------ RECORDS FOR THE EXERCISE
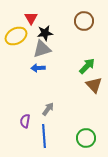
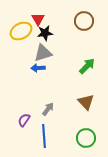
red triangle: moved 7 px right, 1 px down
yellow ellipse: moved 5 px right, 5 px up
gray triangle: moved 1 px right, 4 px down
brown triangle: moved 8 px left, 17 px down
purple semicircle: moved 1 px left, 1 px up; rotated 24 degrees clockwise
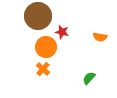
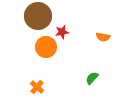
red star: rotated 24 degrees counterclockwise
orange semicircle: moved 3 px right
orange cross: moved 6 px left, 18 px down
green semicircle: moved 3 px right
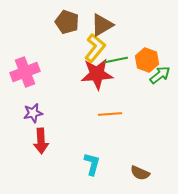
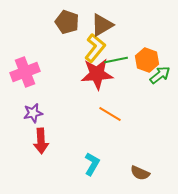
orange line: rotated 35 degrees clockwise
cyan L-shape: rotated 15 degrees clockwise
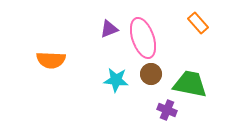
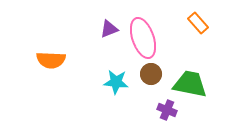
cyan star: moved 2 px down
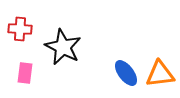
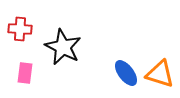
orange triangle: rotated 24 degrees clockwise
------------
Output the entries above verbatim, with no picture included.

red triangle: moved 7 px right, 1 px down
yellow ellipse: moved 5 px right, 5 px up
gray triangle: moved 1 px right, 4 px down
brown triangle: moved 8 px left, 17 px down
purple semicircle: moved 1 px left, 1 px up; rotated 24 degrees clockwise
red star: rotated 24 degrees counterclockwise
orange semicircle: moved 3 px right
orange cross: moved 6 px left, 18 px down
green semicircle: moved 3 px right
orange line: rotated 35 degrees clockwise
cyan L-shape: rotated 15 degrees clockwise
cyan star: moved 2 px down
orange triangle: rotated 24 degrees clockwise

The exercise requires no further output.